Write out all records as given; omit images.

· · ·

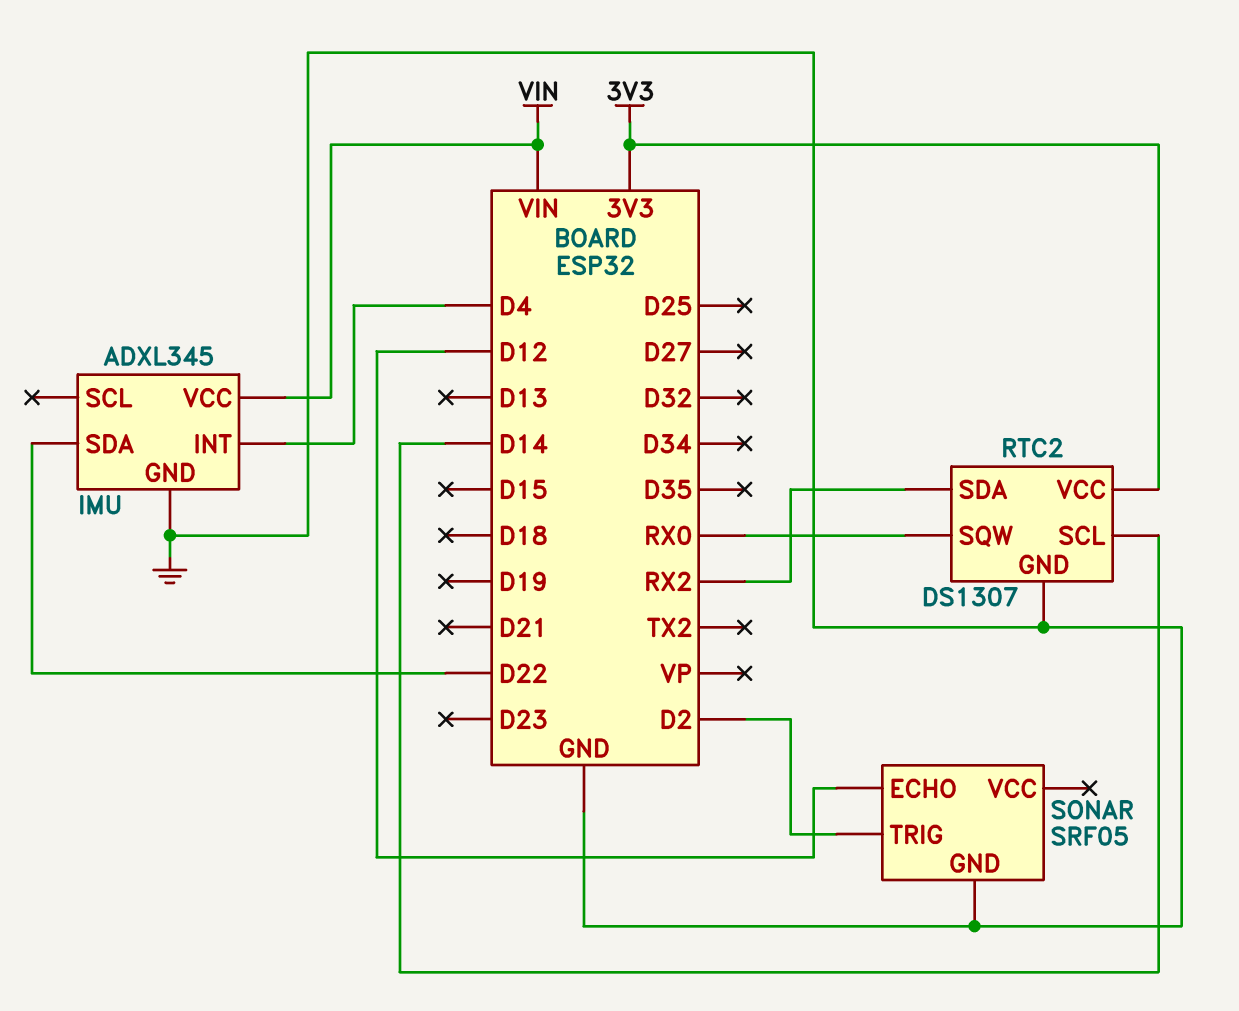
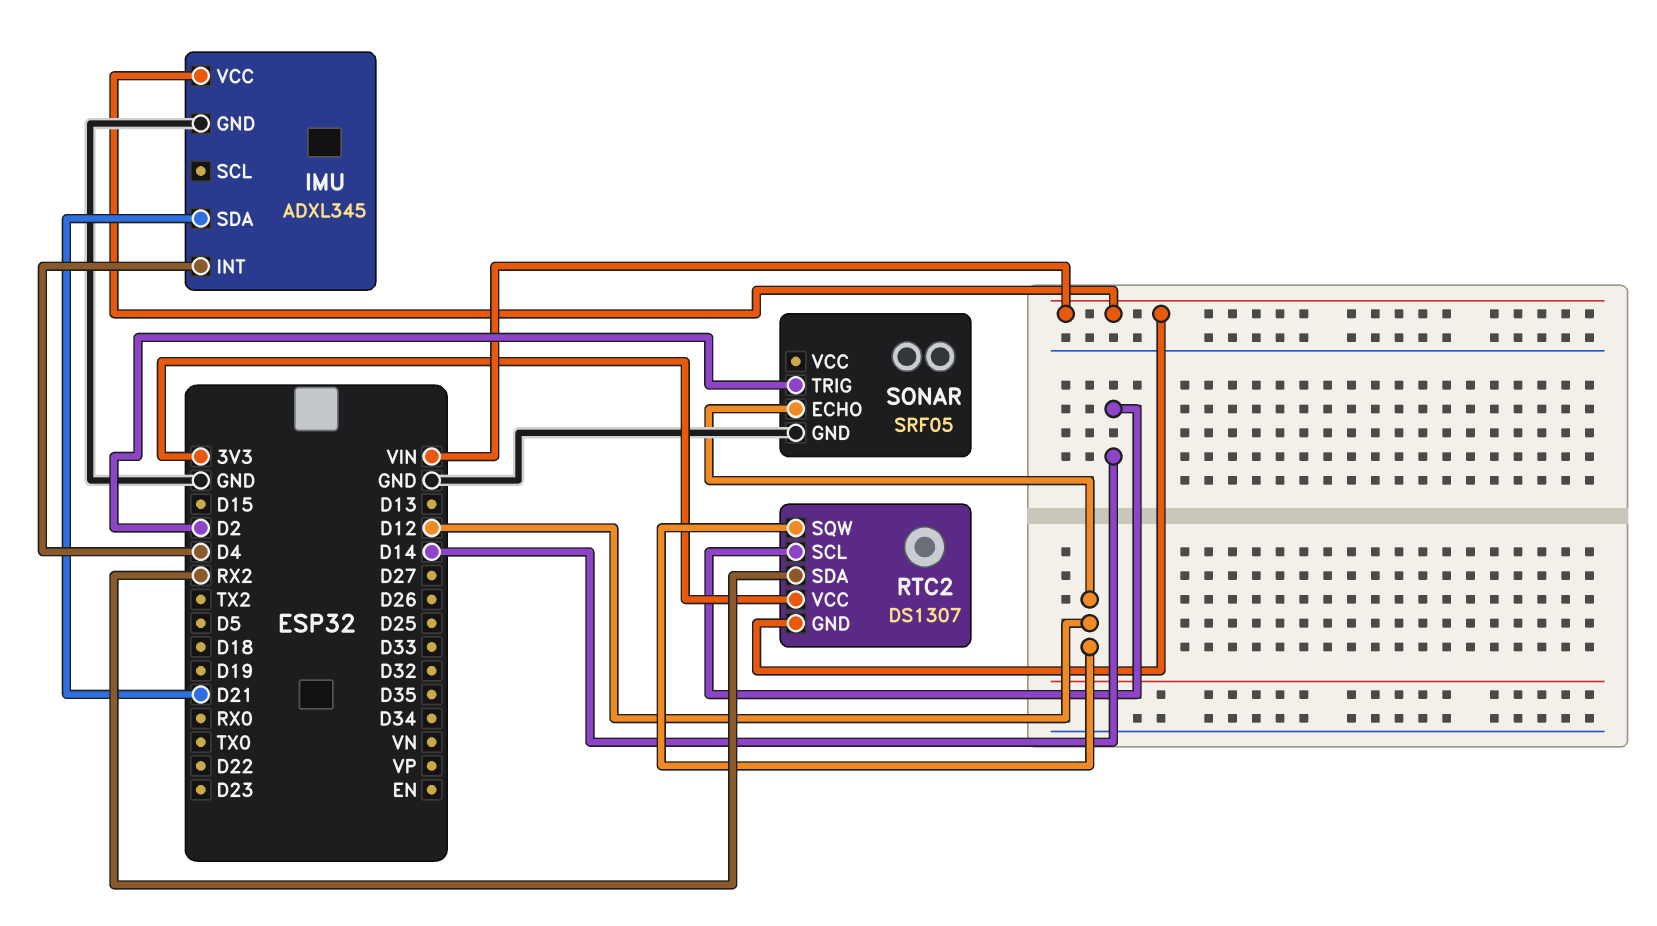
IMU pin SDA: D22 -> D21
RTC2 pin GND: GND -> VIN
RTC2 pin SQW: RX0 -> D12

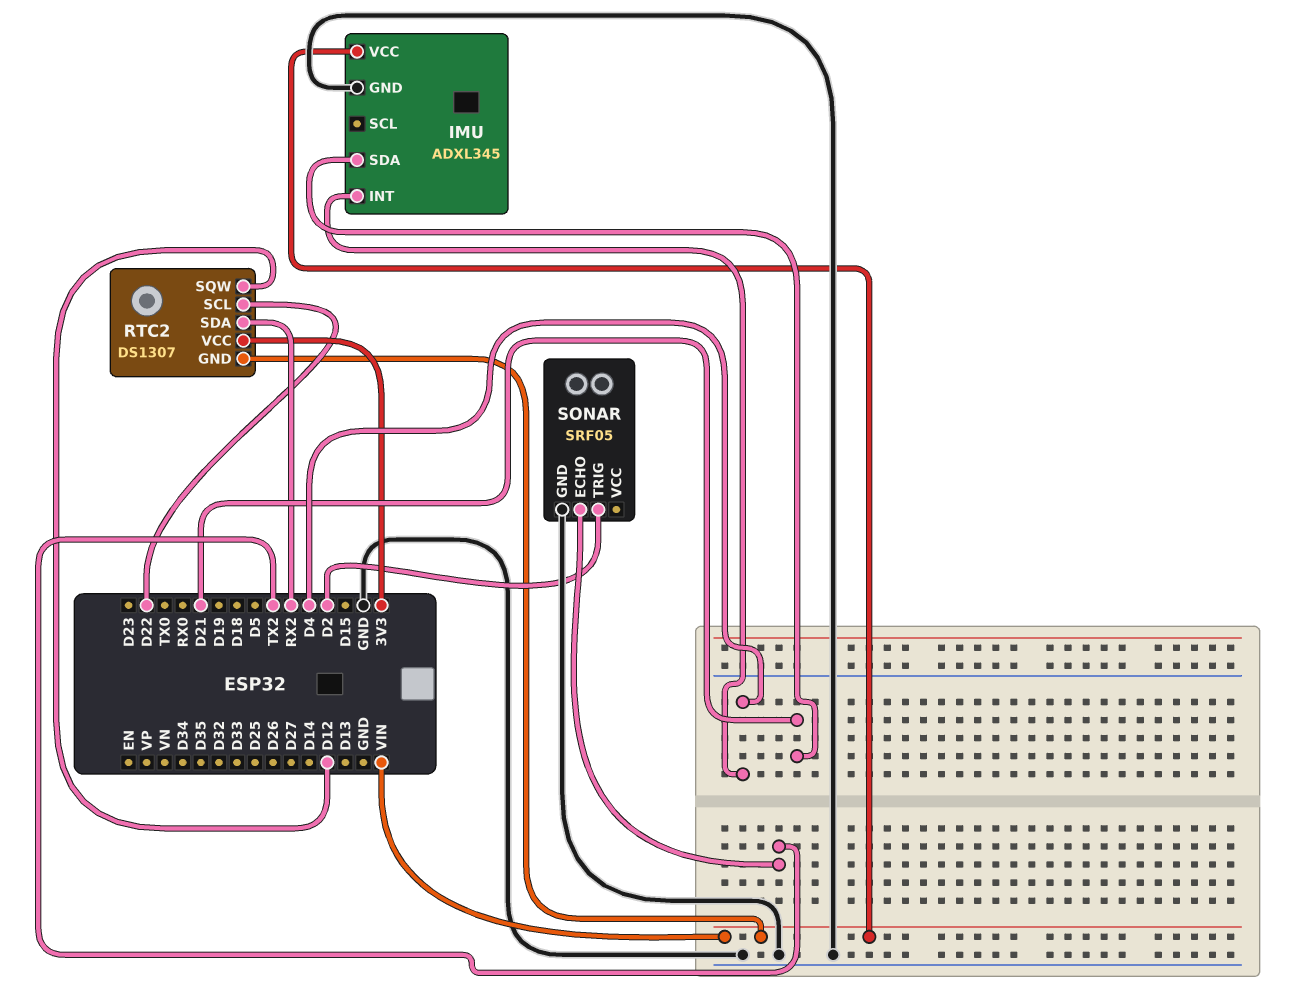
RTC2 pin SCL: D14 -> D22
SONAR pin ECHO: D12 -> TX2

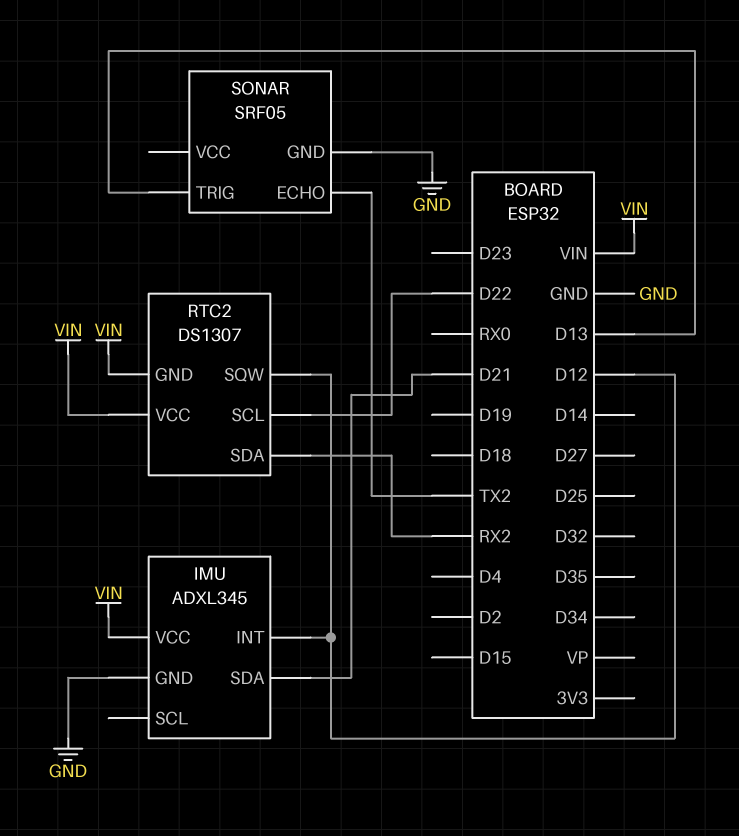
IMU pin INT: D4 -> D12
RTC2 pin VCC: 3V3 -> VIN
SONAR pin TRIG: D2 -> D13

· · ·

(YOUR SOLUTION)
IMU pin SDA: D22 -> D21
RTC2 pin GND: GND -> VIN
RTC2 pin SQW: RX0 -> D12

RTC2 pin SCL: D14 -> D22
SONAR pin ECHO: D12 -> TX2

IMU pin INT: D4 -> D12
RTC2 pin VCC: 3V3 -> VIN
SONAR pin TRIG: D2 -> D13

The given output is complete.